# ABOUT THIS EXERCISE:
Leave every picture out. Set down all the lines below exactly.

# EXERCISE MATERIAL:
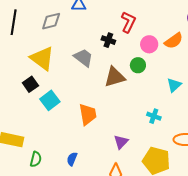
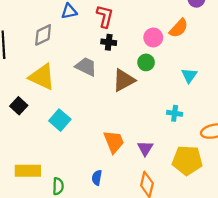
red L-shape: (128, 22) -> (105, 16), moved
black square: (30, 84) -> (19, 106), moved
orange trapezoid: (88, 114) -> (114, 142), moved

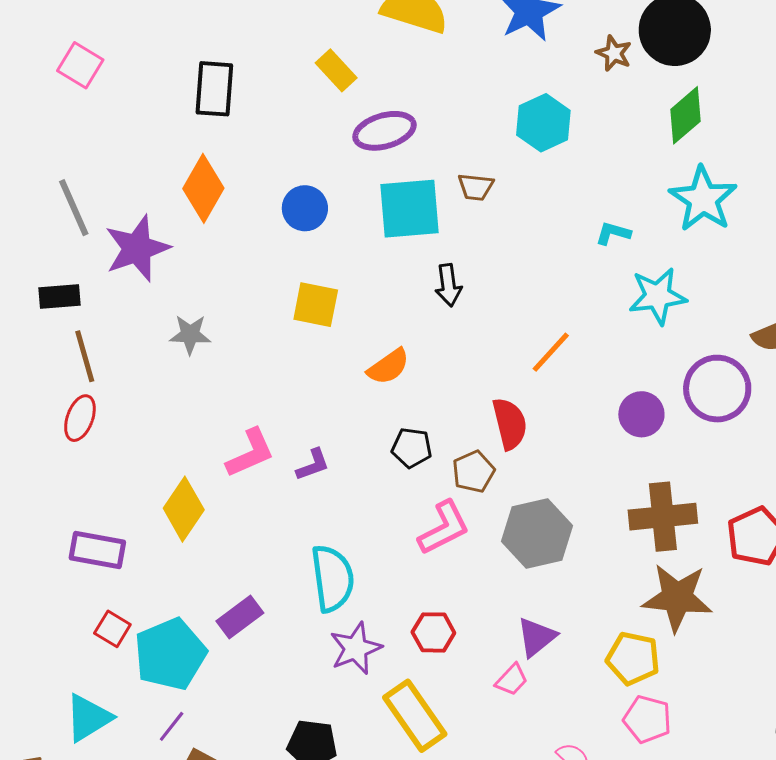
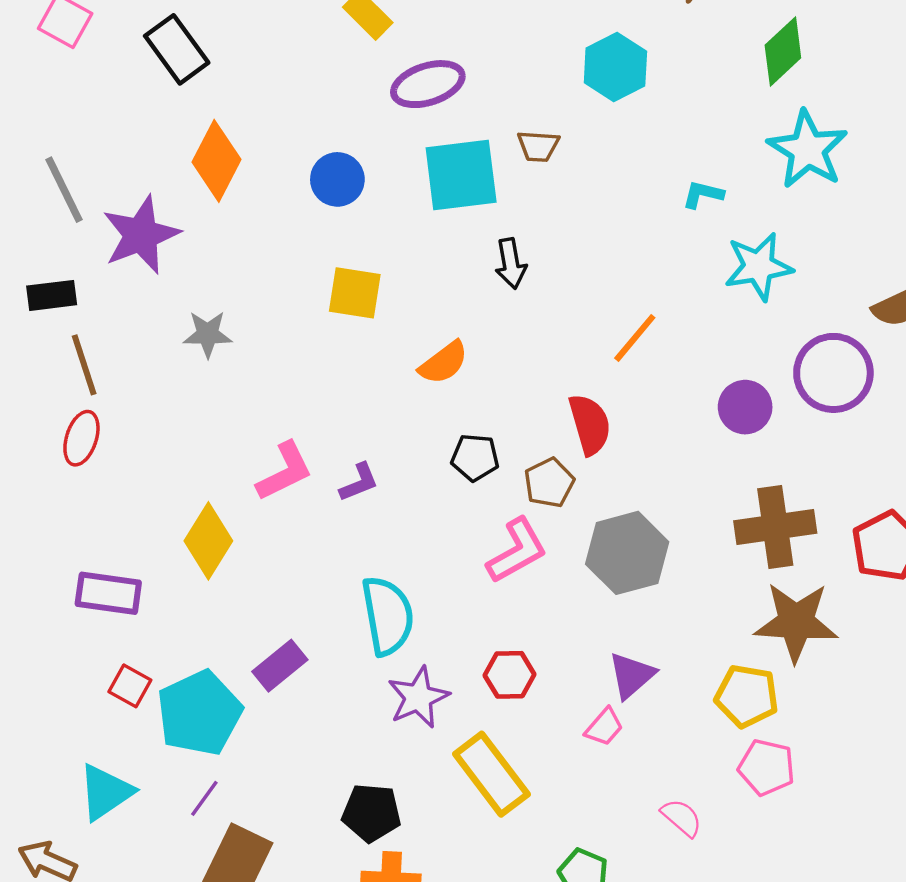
black rectangle: (214, 89) -> (177, 49), moved, turned -38

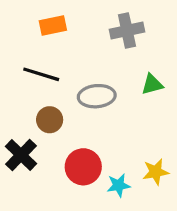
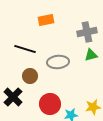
orange rectangle: (53, 26) -> (46, 20), moved
gray cross: (127, 31) -> (87, 32), moved

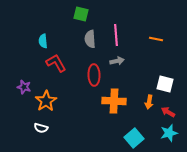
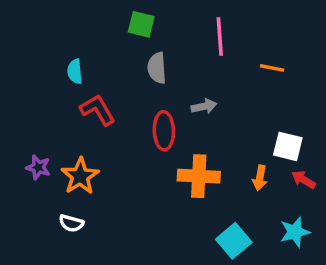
pink line: (116, 35) -> (220, 37), moved
purple star: (24, 87) -> (38, 167), moved
red arrow: (168, 112) -> (303, 180), moved

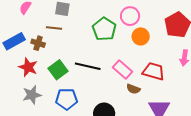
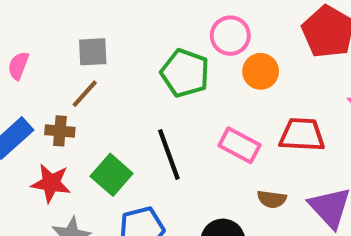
brown line: (54, 28) -> (85, 94), turned -42
black line: (88, 66) -> (169, 155), turned 70
brown semicircle: (133, 89) -> (272, 199), moved

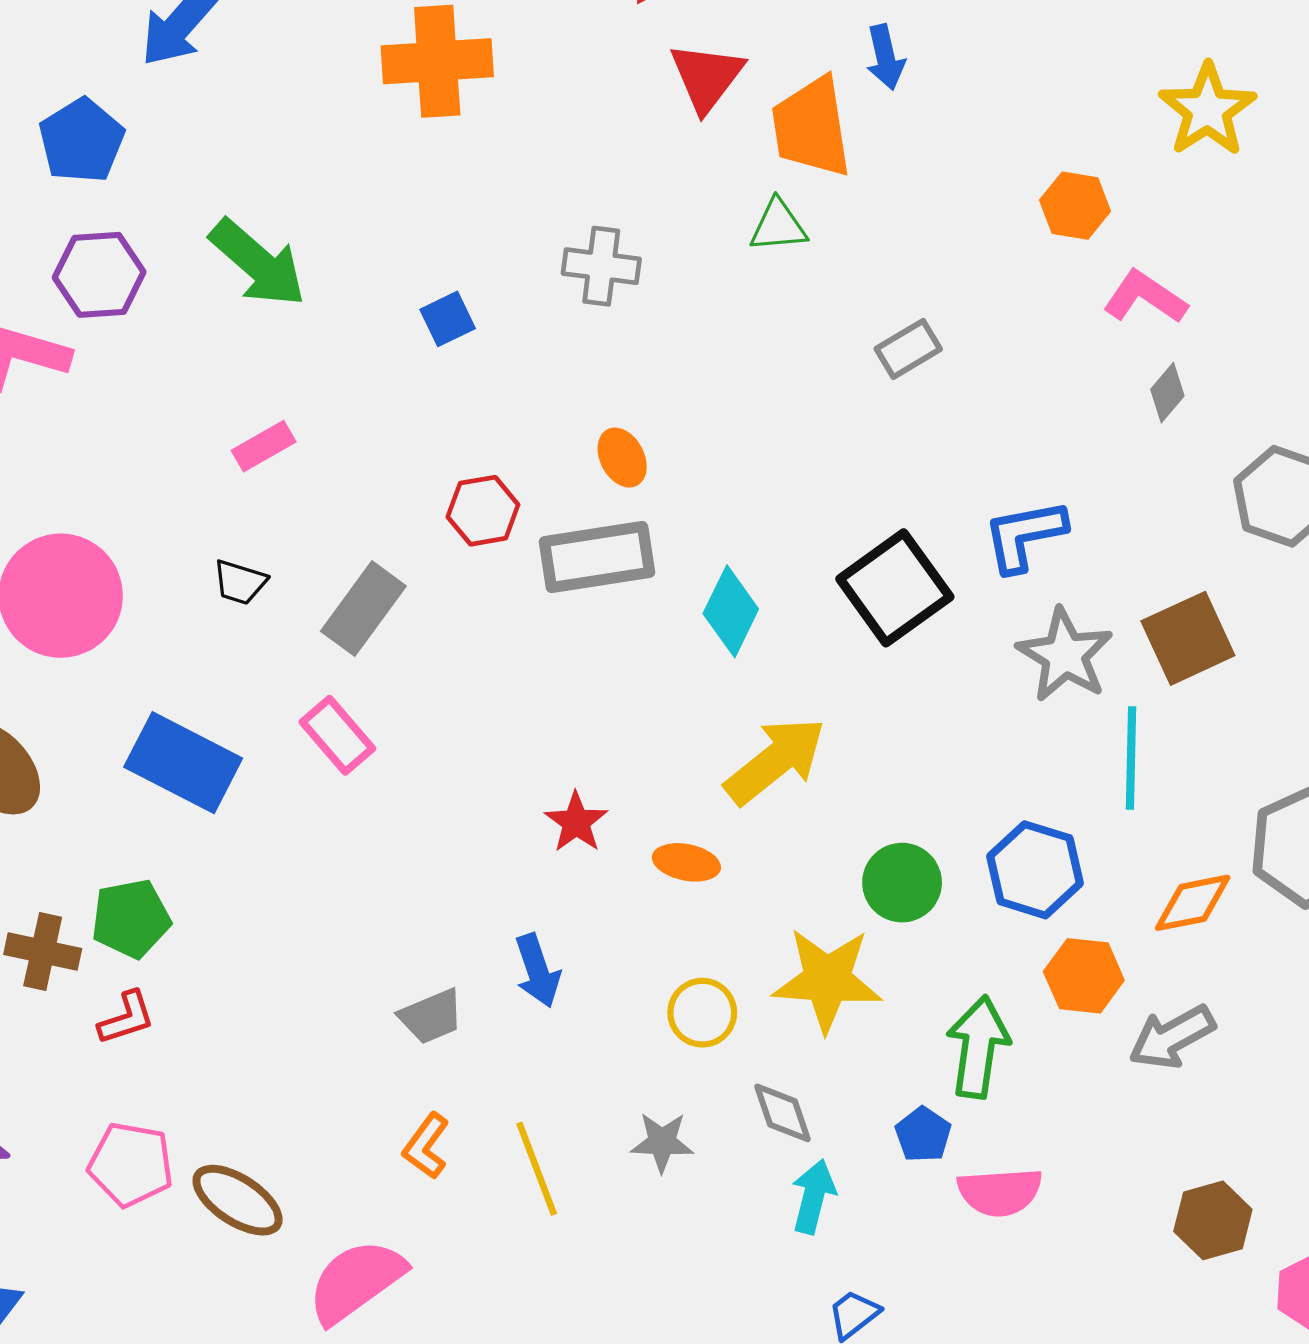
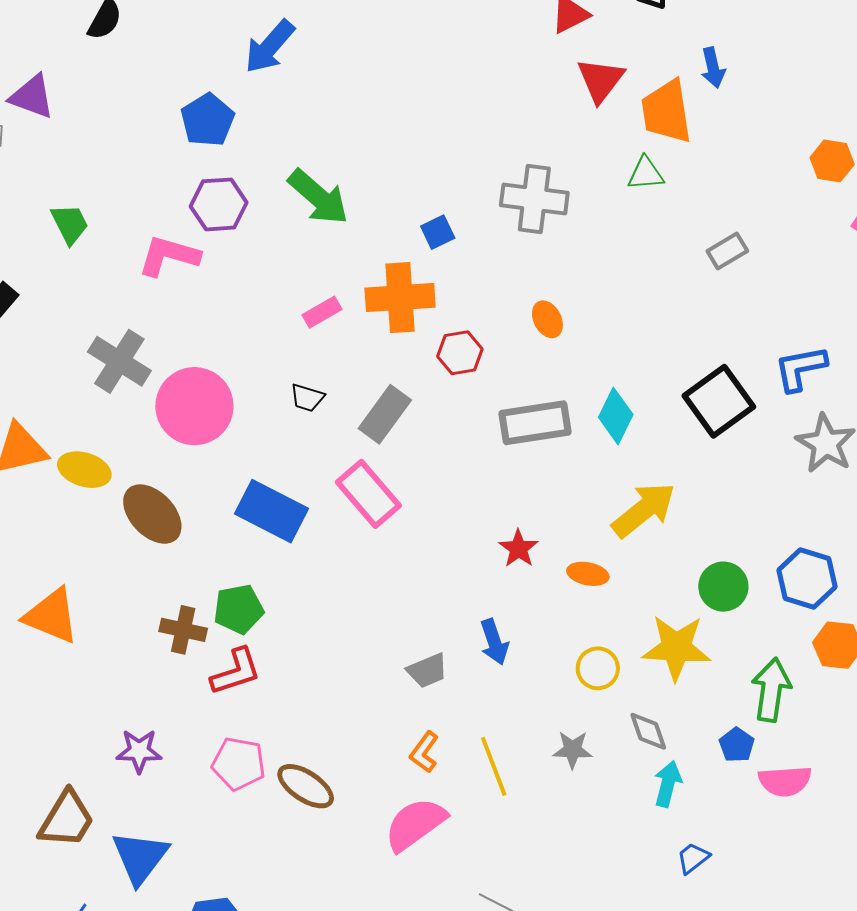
orange cross: (437, 61) -> (400, 298), moved
gray cross: (601, 266) -> (534, 199), size x1.4
gray rectangle: (597, 557) -> (535, 423), moved
pink rectangle: (337, 735) -> (368, 494), size x1.4
red L-shape: (126, 1018) -> (236, 672), size x1.4
pink semicircle: (356, 1281) -> (415, 824), moved

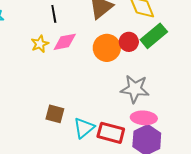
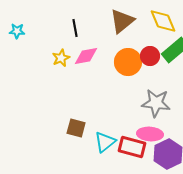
pink ellipse: (144, 118) -> (150, 134), moved

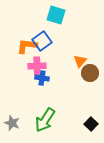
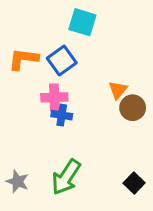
orange L-shape: (27, 46) -> (23, 59), moved

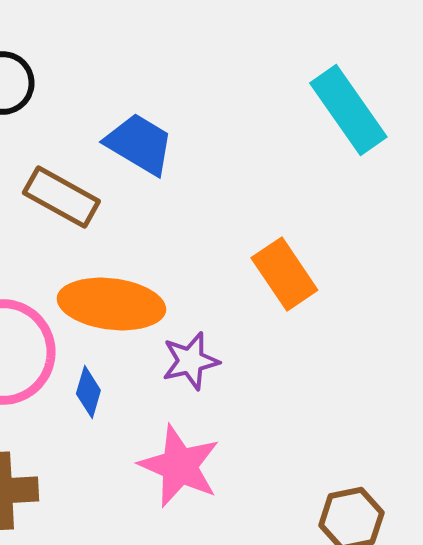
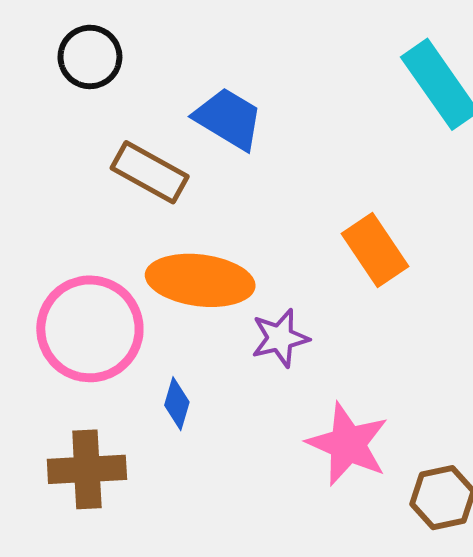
blue diamond: (88, 392) -> (177, 404), moved
pink star: (179, 466) -> (348, 444), moved

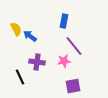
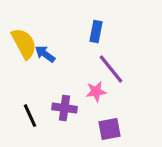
yellow semicircle: (16, 29) -> (24, 43), size x1.5
purple cross: (37, 62) -> (64, 108), moved

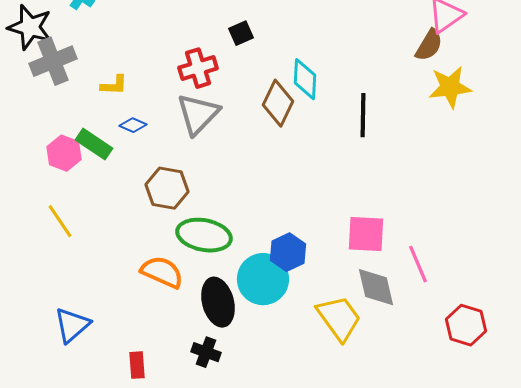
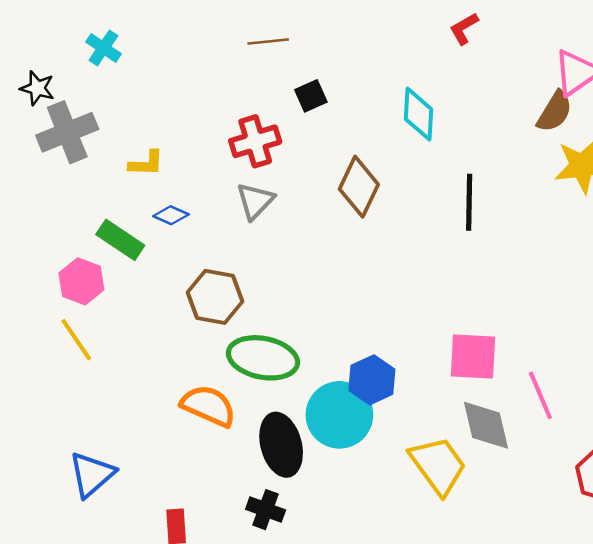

# RESULT OF THE EXERCISE:
red L-shape: (128, 22) -> (105, 16), moved
black square: (30, 84) -> (19, 106), moved
orange trapezoid: (88, 114) -> (114, 142), moved

black rectangle: (214, 89) -> (177, 49), moved, turned -38

orange rectangle: (53, 26) -> (46, 20), moved
gray cross: (127, 31) -> (87, 32), moved

pink line: (116, 35) -> (220, 37), moved
purple star: (24, 87) -> (38, 167), moved
red arrow: (168, 112) -> (303, 180), moved

brown line: (54, 28) -> (85, 94), turned -42
black line: (88, 66) -> (169, 155), turned 70
brown semicircle: (133, 89) -> (272, 199), moved

orange cross: (437, 61) -> (400, 298), moved
gray cross: (601, 266) -> (534, 199), size x1.4
gray rectangle: (597, 557) -> (535, 423), moved
pink rectangle: (337, 735) -> (368, 494), size x1.4
red L-shape: (126, 1018) -> (236, 672), size x1.4
pink semicircle: (356, 1281) -> (415, 824), moved

pink ellipse: (144, 118) -> (150, 134), moved

orange L-shape: (27, 46) -> (23, 59), moved

blue diamond: (88, 392) -> (177, 404), moved
pink star: (179, 466) -> (348, 444), moved

yellow semicircle: (16, 29) -> (24, 43), size x1.5
purple cross: (37, 62) -> (64, 108), moved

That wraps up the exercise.